• Exercise prompt:
What is the count of lines below that include "none"? Reply with nothing else.

• Exercise material:
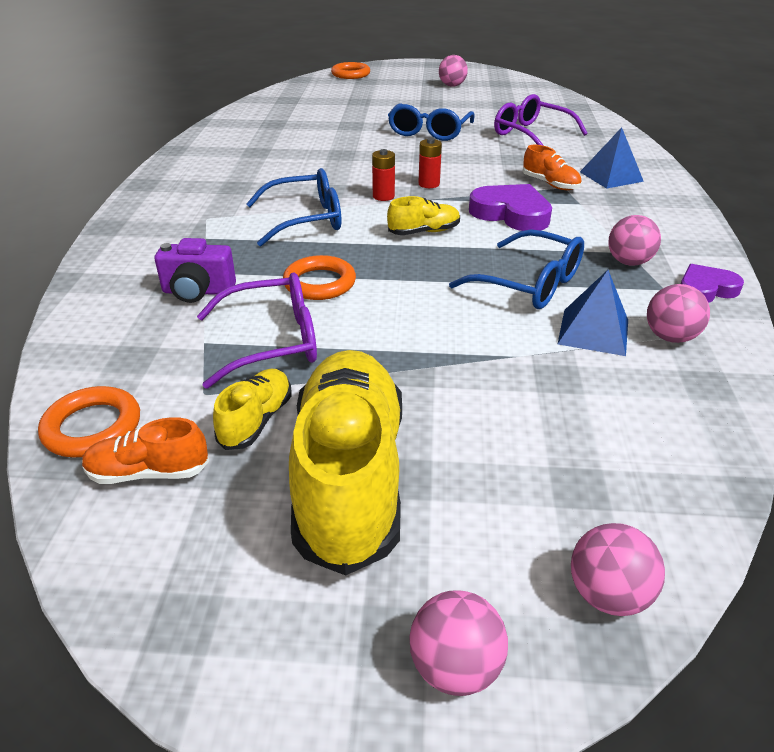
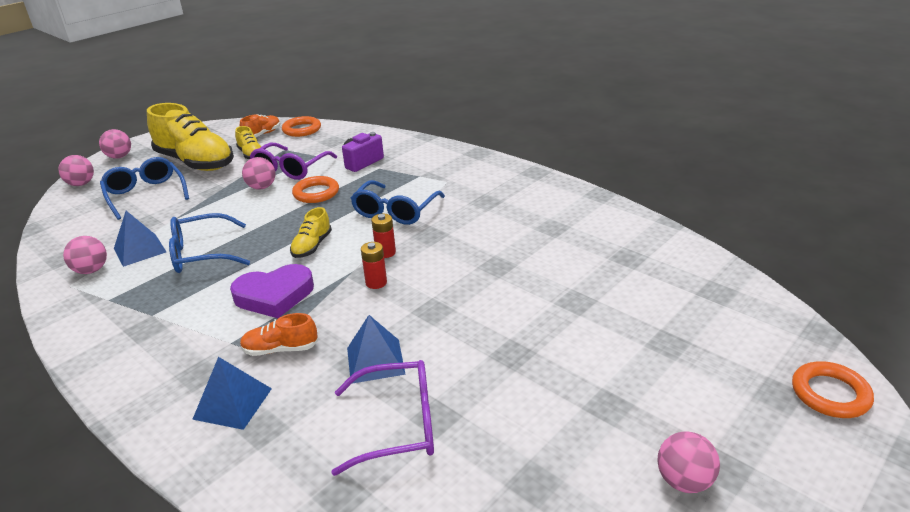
camera: 130 degrees right, 5 degrees down
(429, 132) = (497, 345): blue glasses -> blue glasses (145, 194)
(502, 155) = (375, 360): none -> blue pyramid
(628, 262) = (146, 306): pink ball -> pink ball (262, 187)
(706, 289) = (77, 316): purple heart -> none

• Written reply:
2